%%

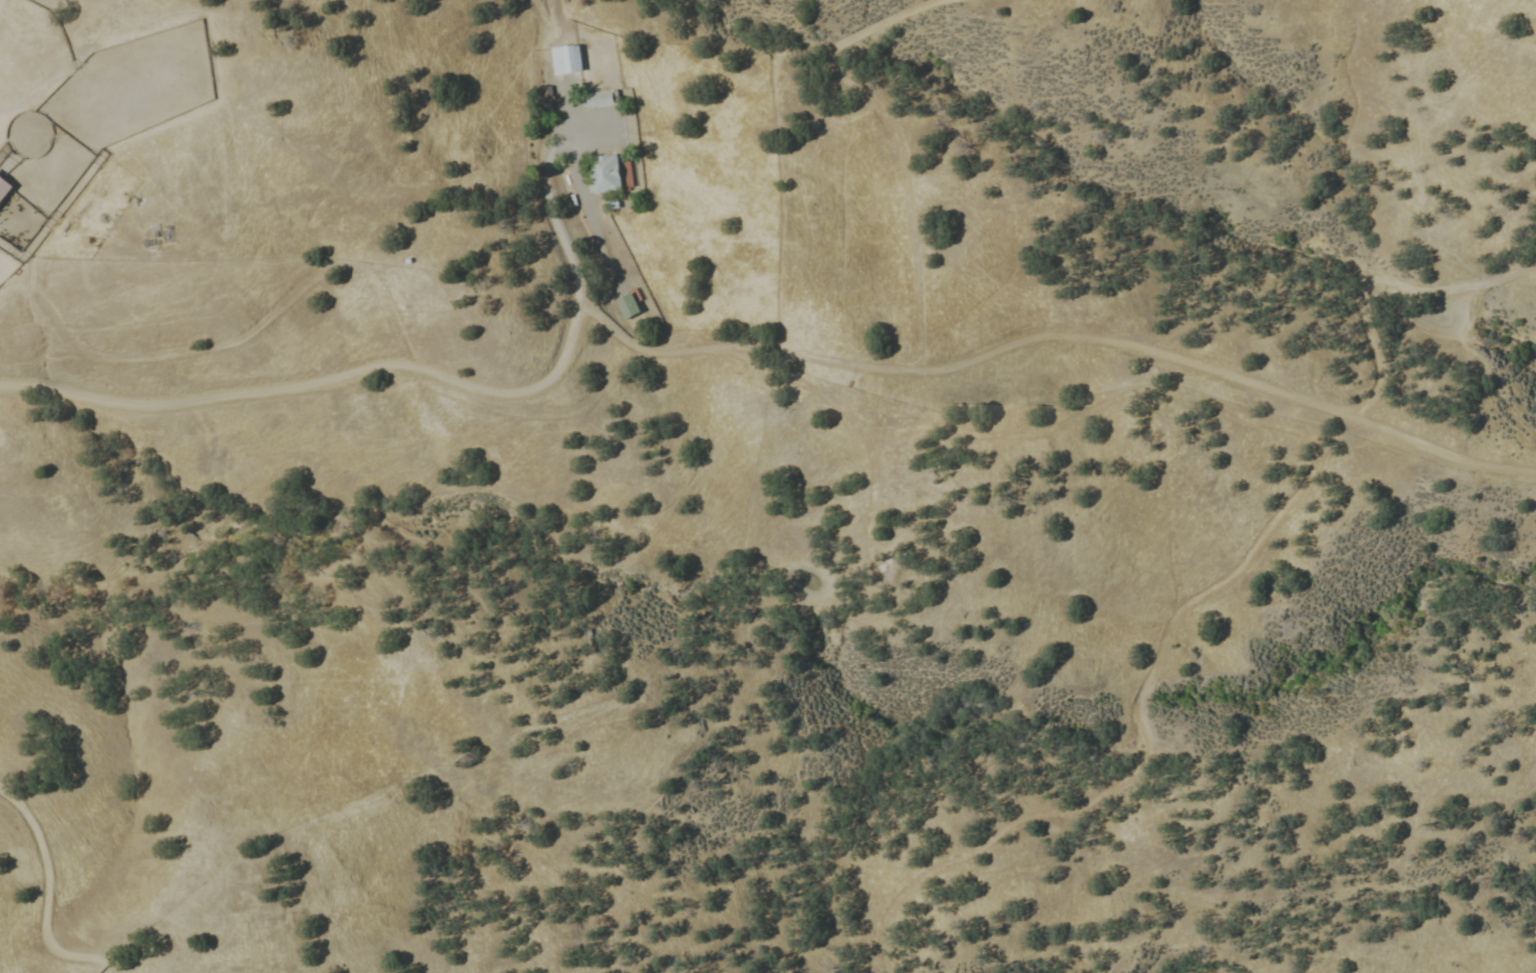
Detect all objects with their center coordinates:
building: (569, 58)
building: (599, 98)
building: (611, 170)
building: (629, 173)
building: (5, 187)
road: (1465, 282)
building: (627, 304)
road: (1055, 337)
road: (1374, 343)
road: (401, 362)
road: (848, 419)
road: (1244, 559)
road: (42, 901)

%%

Give the material above again exactly as it stands, minus any images.

Detect all objects with their center coordinates:
building: (569, 58)
building: (599, 98)
building: (611, 170)
building: (629, 173)
building: (5, 187)
road: (1465, 282)
building: (627, 304)
road: (1055, 337)
road: (1374, 343)
road: (401, 362)
road: (848, 419)
road: (1244, 559)
road: (42, 901)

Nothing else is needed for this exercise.